# START OF DATASET CONTENT

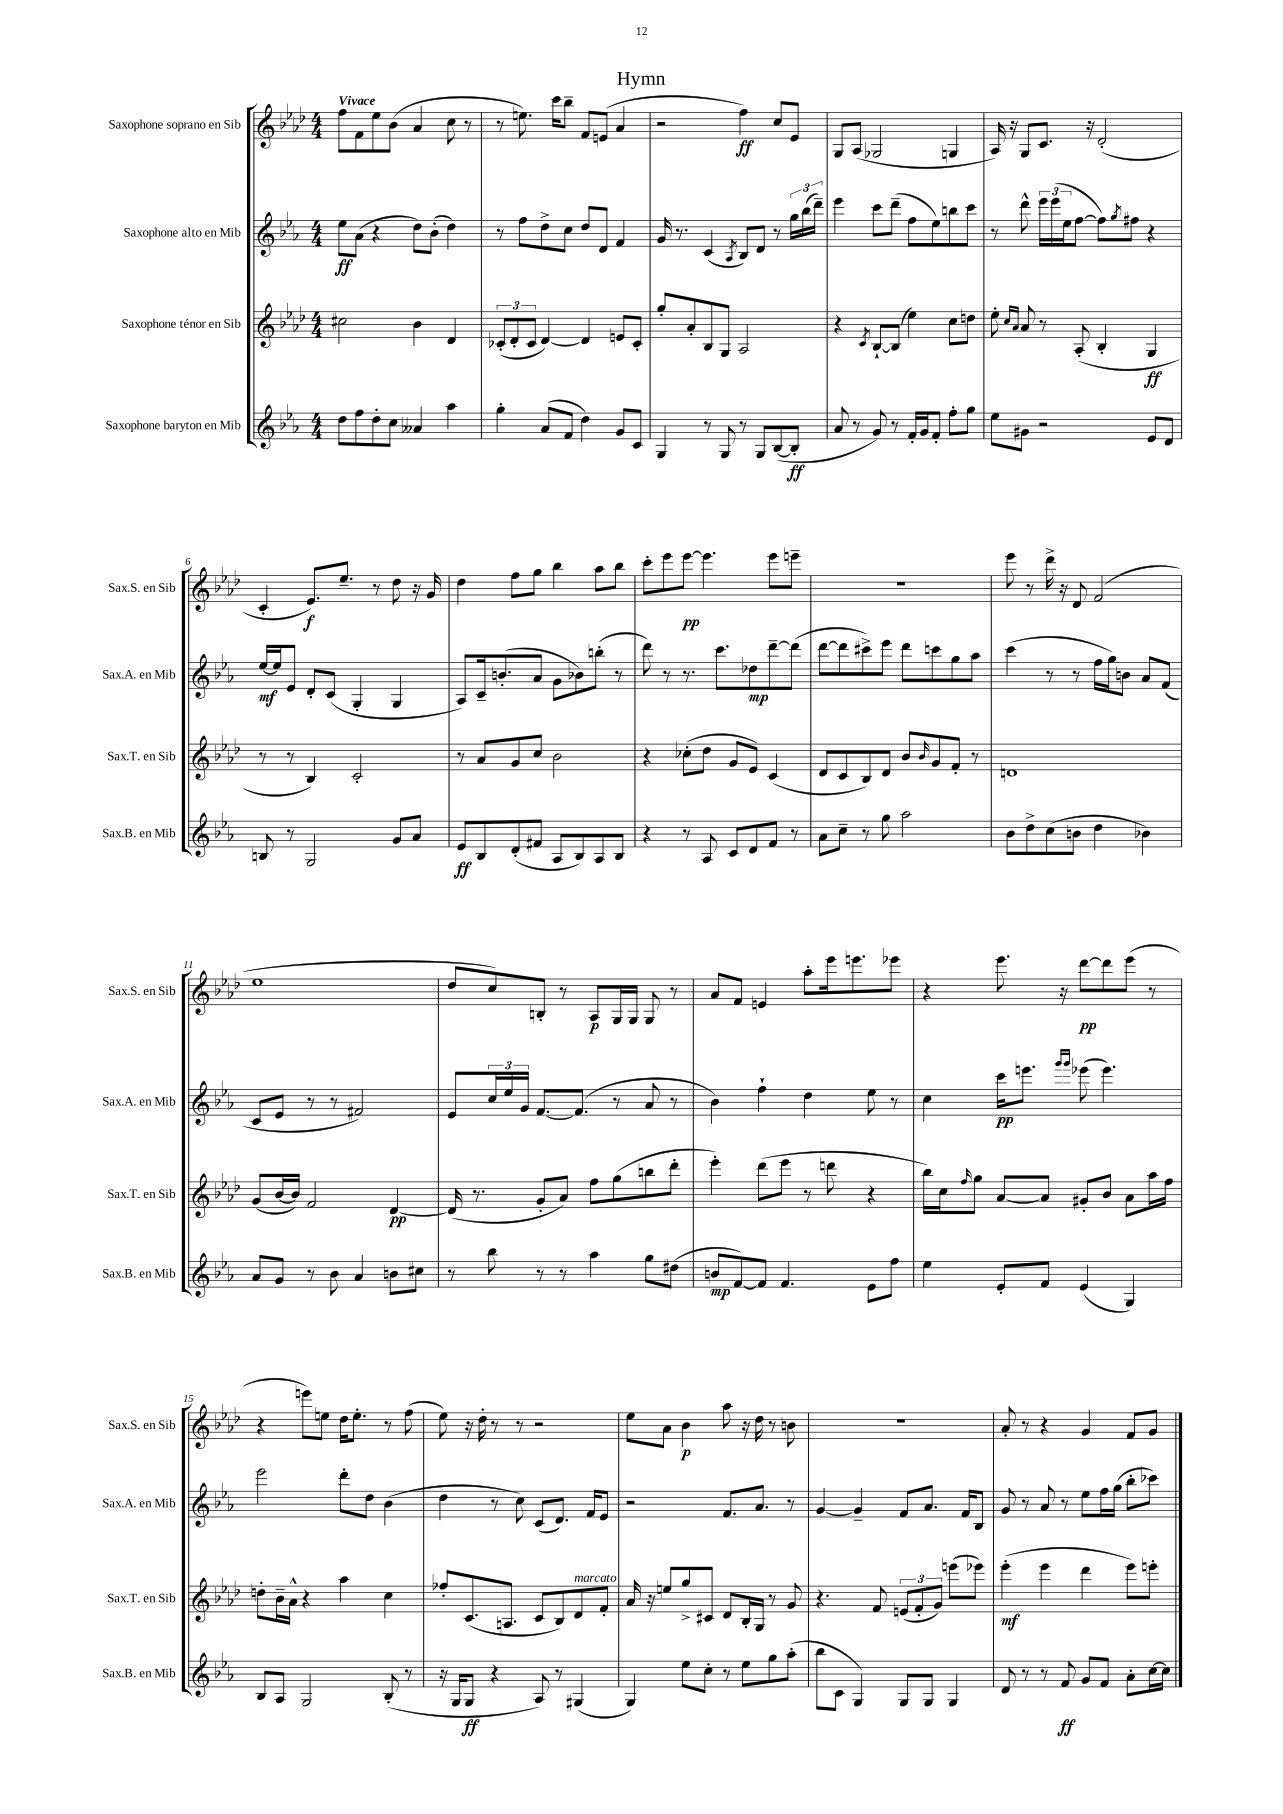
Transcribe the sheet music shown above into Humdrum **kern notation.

**kern	**kern	**kern	**kern
*staff4	*staff3	*staff2	*staff1
*clefG2	*clefG2	*clefG2	*clefG2
*k[b-e-a-]	*k[b-e-a-d-]	*k[b-e-a-]	*k[b-e-a-d-]
*M4/4	*M4/4	*M4/4	*M4/4
8dd\L	2cc#\	8ee-\L	8ff\L
8ff\	.	(8a-\J	8f\
8dd'\	.	4r	8ee-\
8cc\J	.	.	(8b-\J
4a--/	4b-\	8dd\L)	4a-/
.	.	(8b-'\J	.
4aa-\	4d-/	4dd\)	8cc\
.	.	.	8r
=	=	=	=
4gg'\	(12c-'/L	8r	8r
.	12d-'/	.	.
.	.	8ff\L	8.ee\)
.	12c-/J	.	.
(8a-/L	[4d-/)	8dd^\	.
.	.	.	16ccc\LK
8f/J	.	8cc\J	8bb-~\J
4dd\)	4d-/]	8dd/L	8f/L
.	.	8d/J	(8e/J
8g/L	8e/L	4f/	4a-/
8c/J	8c-'/J	.	.
=	=	=	=
4G/	8gg'/L	16g/	2r
.	.	8.r	.
.	8a-'/	.	.
8r	8B-/	(4c/	.
8G/	8G/J	.	.
.	.	8qA-/	.
8r	2A-/	8B-/L)	4ff\)
8G/L	.	8d/J	.
([8B-/	.	8r	8cc/L
8B-'/]J	.	24gg\LL	8e-/J
.	.	(24bb-\	.
.	.	24ddd~\JJ)	.
=	=	=	=
8a-/	4r	4eee-\	8G/L
8r	.	.	(8A-/J
.	8qc/	.	.
8g/)	[8B-`/L	8ccc\L	2G-/
8r	(8B-/]J	(8ddd~\J	.
16f'/LL	4ee-\)	8ff\L	.
16g/J	.	.	.
8f'/J	.	8ee-\)	.
8ff'\L	8cc\L	8bb\	4G/
8gg\J	8dd\J	8ccc\J	.
=	=	=	=
8ee-\L	8ee-'\	8r	16A-/)
.	.	.	16r
.	16qqcc/LL	.	.
.	16qqa-/JJ	.	.
8g#\J	8a-/	8ddd^^\	8G/L
2r	8r	24eee-\LL	8.c/J
.	.	(24eee-\	.
.	.	24ee-\J	.
.	(8A-'/	[8ff\J	.
.	.	.	16r
.	4B-'/	8ff\]L)	(2d-'/
.	.	8qgg/	.
.	.	8ff#\J	.
8e-/L	4G/	4r	.
8d/J	.	.	.
=	=	=	=
8B/	8r	[16ee-/LL	4c'/
.	.	16ee-/]J	.
8r	8r	8e-/J	.
2G/	4B-/)	8d'/L	8.e-/L)
.	.	(8c/J	.
.	.	.	8.ee-~/J
.	2c'/	4G'/	.
.	.	.	8r
8g/L	.	4G/	8dd-\
8a-/J	.	.	16r
.	.	.	16g/
=	=	=	=
8e-/L	8r	8A-/L)	4dd-\
8B-/	8a-/L	16c~/k	.
.	.	(8.b'/	.
(8d'/	8g/	.	8ff\L
8f#/J	8cc/J	8a-/J	8gg\J
8A-/L	2b-\	8g\L	4bb-\
8B-/)	.	8b-\)	.
8A-/	.	(8bb'\J	8aa-\L
8B-/J	.	8r	8bb-\J
=	=	=	=
4r	4r	8ddd\)	8ccc'\L
.	.	8r	8eee-\
8r	(8cc-'\L	8.r	[8eee-\J
8A-/	8dd-\J	.	4.eee-\]
.	.	8.ccc\L	.
8c/L	8g/L	.	.
8d/	8e-/J)	8dd-\	.
8f/J	(4c/	[8ddd~\	8eee-\L
8r	.	(8ddd\]J	8eee~\J
=	=	=	=
8a-\L	8d-/L	[8ddd\L	1r
8cc~\J	8c/	8ddd\]	.
8r	8B-/)	8ccc#^\)	.
8gg\	8d-/J	8eee-\J	.
2aa-\	8b-/L	8ddd\L	.
.	16qqb-/	.	.
.	8g/	8ccc\	.
.	8f'/J	8gg\	.
.	8r	8aa-\J	.
=	=	=	=
8b-\L	1d	(4ccc\	8eee-\
8dd^\	.	.	8r
(8cc\	.	8r	16ddd-^\
.	.	.	16r
8b\J	.	8r	8d-/
4dd\	.	16ff\LL	(2f/
.	.	16gg\J)	.
.	.	8b\J	.
4b-\)	.	8a-/L	.
.	.	(8f/J	.
=	=	=	=
8a-/L	(8g/L	8c/L	1ee-
8g/J	[16b-/L	8e-/J	.
.	16b-/]JJ)	.	.
8r	2f/	8r	.
8b-\	.	8r	.
4a-/	.	2f#/)	.
8b\L	[4d-/	.	.
8cc#\J	.	.	.
=	=	=	=
8r	(16d-/]	8e-/L	8dd-/L
.	8.r	.	.
8bb-\	.	24cc/L	8cc/)
.	.	24ee-/	.
.	.	24g/JJ	.
8r	8g'/L	[8.f/L	8B'/J
8r	8a-/J)	.	8r
.	.	(8.f/]J	.
4aa-\	8ff\L	.	8A-/L
.	(8gg\	8r	16G/L
.	.	.	16G/JJ
8gg\L	8bb\	8a-/	8G/
(8dd#\J	8ddd-'\J	8r	8r
=	=	=	=
8b/L	4eee-'\)	4b-\)	8a-/L
[8f/)	.	.	8f/J
8f/]J	(8ddd-\L	4ff`\	4e/
4.f/	8eee-\J	.	.
.	8r	4dd\	8aa-'\L
.	8ddd\	.	16eee-\k
.	.	.	8.eee\
8e-\L	4r	8ee-\	.
8ff\J	.	8r	8eee-\J
=	=	=	=
4ee-\	16bb-\LL)	4cc\	4r
.	16cc\J	.	.
.	16qqff/	.	.
.	8gg\J	.	.
8e-'/L	[8a-/L	16ccc\LK	8.eee-\
.	.	8.eee\J	.
8f/J	8a-/]J	.	.
.	.	.	16r
.	.	16qqggg/LL	.
.	.	16qqggg/JJ	.
(4e-/	8g#'/L	(8eee-\	[8ddd-\L
.	8b-/J	4.eee-\)	8ddd-\]
4G/)	8a-\L	.	(8eee-\J
.	16aa-\L	.	8r
.	16ff\JJ	.	.
=	=	=	=
8B-/L	8dd'\L	2eee-\	4r
8A-/J	16b-~\L	.	.
.	16a-^^\JJ	.	.
2G/	4r	.	8eee\L)
.	.	.	8ee\J
.	4aa-\	8ddd'\L	16dd-\LK
.	.	.	8.ee'\J
.	.	8dd\J	.
(8B-'/	4cc\	(4b-\	8r
8r	.	.	(8ff\
=	=	=	=
16r	8ff-'/L	4dd\	8ee-\)
16G/LK	.	.	.
8G/J	(8.c/	.	16r
.	.	.	16dd-'\
4r	.	8r	8r
.	8.A/J	.	.
.	.	8cc\)	8r
8A-/)	8c/L	(8c/L	2r
8r	8B-/)	8.d/J)	.
(4G#/	8d-/	.	.
.	.	16f/LK	.
.	8f'/J	8e-/J	.
=	=	=	=
4G/)	16a-/	2r	8ee-\L
.	16r	.	.
.	8ee/L	.	8a-\J
8ee-\L	8gg^/	.	4b-\
8cc'\J	8c#/J	.	.
8r	8d-/L	8.f/L	8aa-\
8ee-\L	16B-'/L	.	16r
.	16G/JJ	8.a-/J	16dd-\
8gg\	8r	.	8r
(8aa-'\J	8g/	8r	8b\
=	=	=	=
8bb-\L	4.r	[4g/	1r
8c\J	.	.	.
4G/)	.	4g~/]	.
.	8f/	.	.
8G/L	(12e/L	8f/L	.
.	12f'/	.	.
8G/J	.	8.a-/J	.
.	12g/J)	.	.
4G/	(8eee\L	.	.
.	.	16f/LK	.
.	8eee-\J)	8B-/J	.
=	=	=	=
8d/	(4eee-'\	8g/	8a-'/
8r	.	8r	8r
8r	4eee-\	8a-/	4r
8f/	.	8r	.
8g/L	4ddd-\	8ee-\L	4g/
8f/J	.	16ff\L	.
.	.	(16gg\JJ	.
8a-'\L	8eee-\L)	8bb-'\L	8f/L
[16cc\L	8eee'\J	8ccc-\J)	8g/J
16cc\]JJ	.	.	.
==	==	==	==
*-	*-	*-	*-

# END OF DATASET CONTENT

SHORT PROBLEM - From the rows above, keep only the lines that contain the string "kern", and copy each of them in full.

WRITTEN ANSWER -
Transcribe the sheet music shown above into Humdrum **kern notation.
**kern	**kern	**kern	**kern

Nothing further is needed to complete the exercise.